Aim -> Reproduce the data from the line containing "Locate an element" through the line containing "Dovewick is located", including both of those lines, and omit the pictures.

Given records ->
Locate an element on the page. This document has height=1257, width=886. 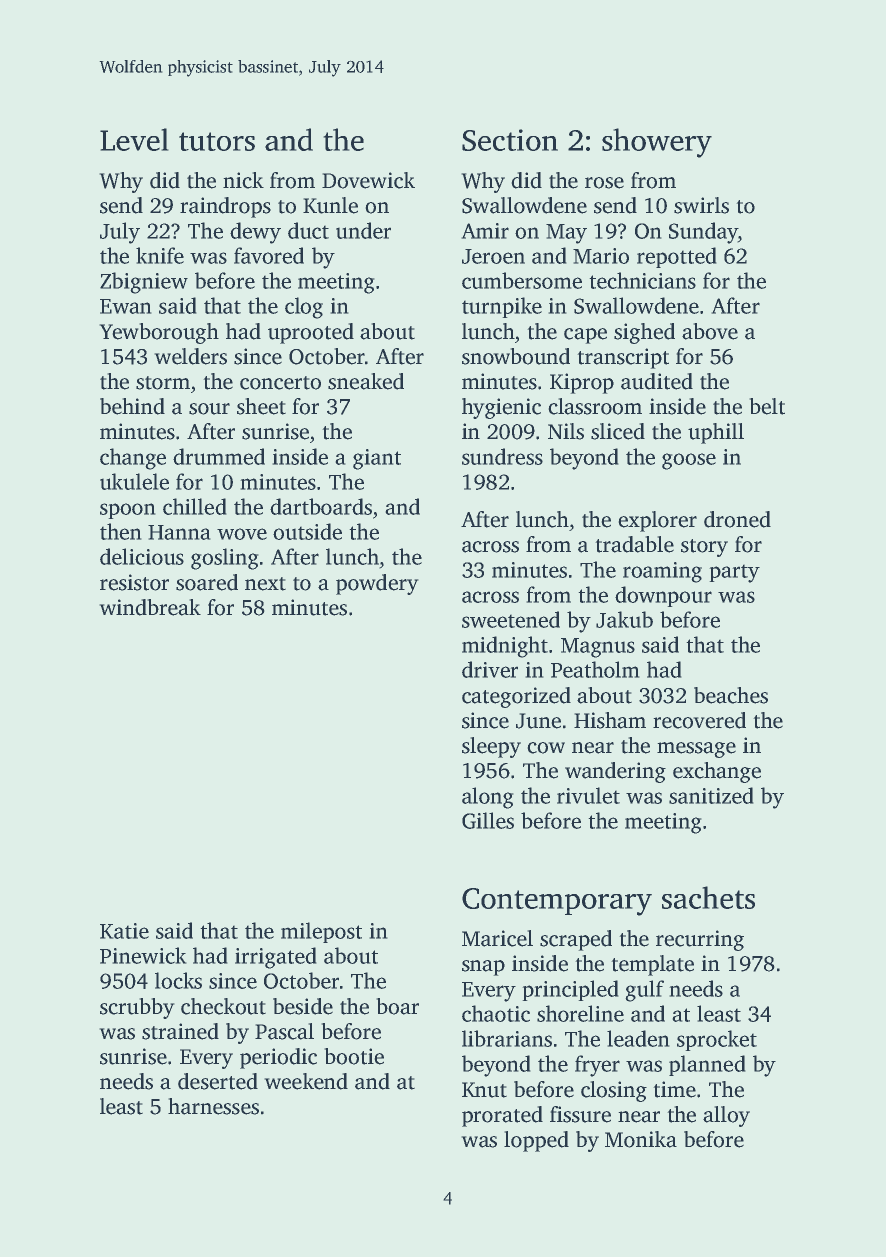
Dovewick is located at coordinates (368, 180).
--
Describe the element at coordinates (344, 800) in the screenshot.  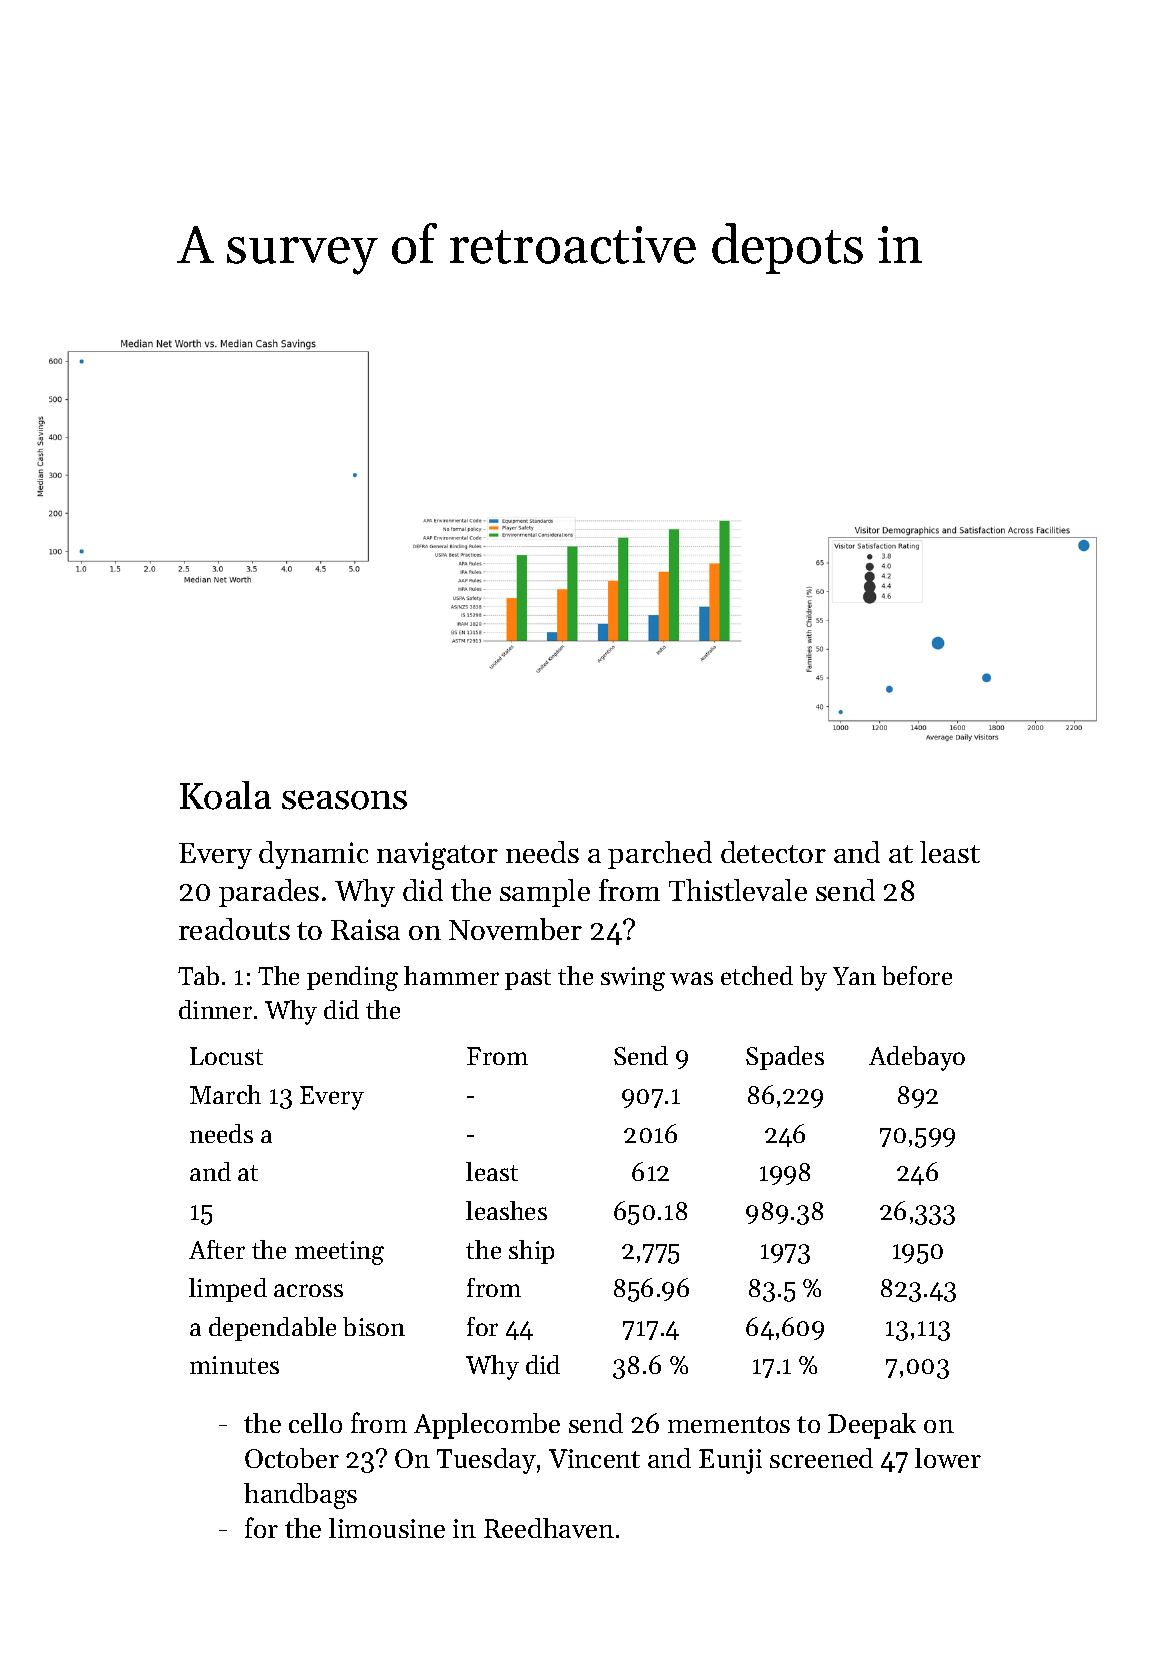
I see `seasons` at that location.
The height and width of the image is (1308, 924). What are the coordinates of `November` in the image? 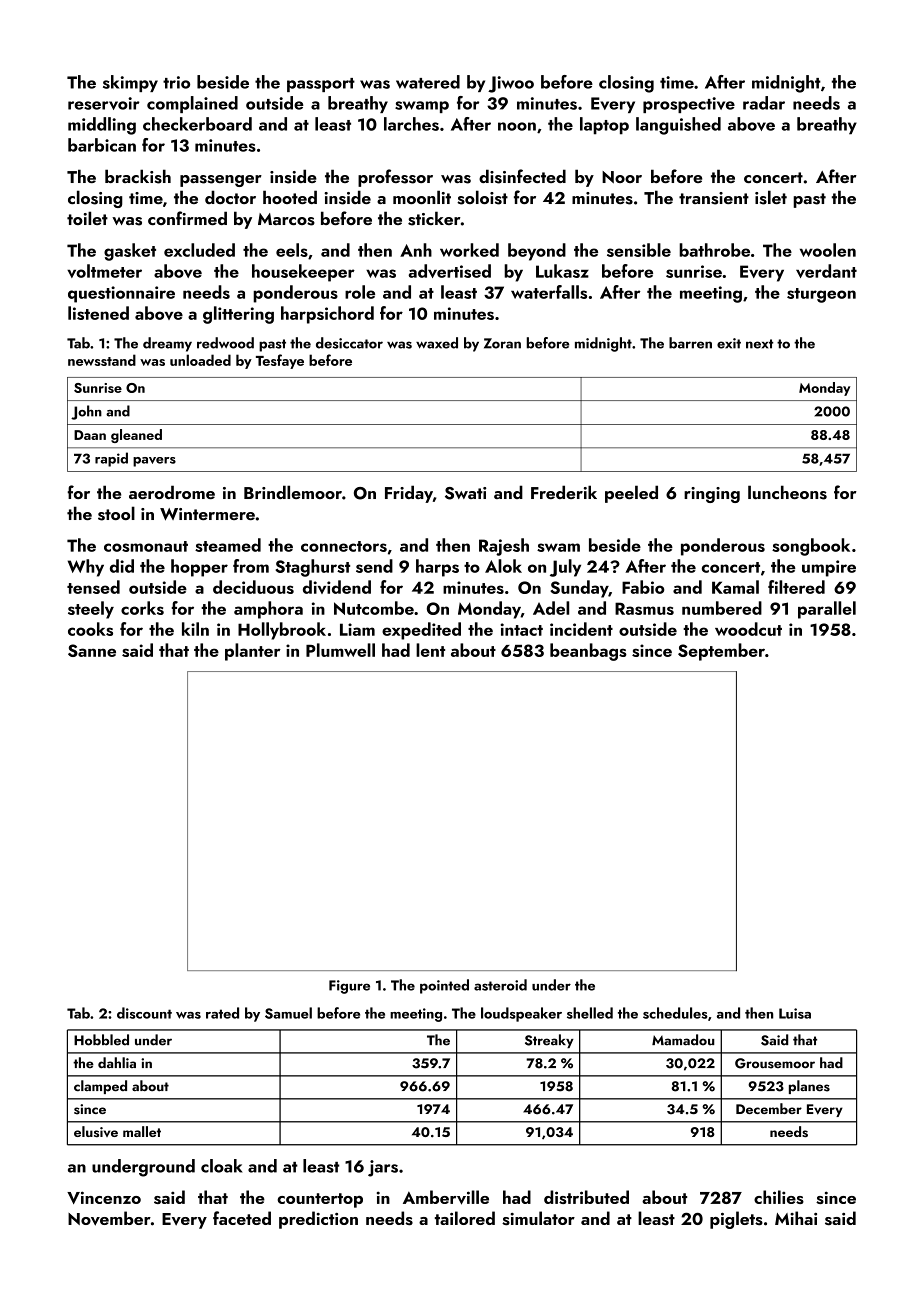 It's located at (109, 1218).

Solution for this exercise ->
Locate an element on the page. This document has height=1257, width=886. 
Dovewick is located at coordinates (368, 180).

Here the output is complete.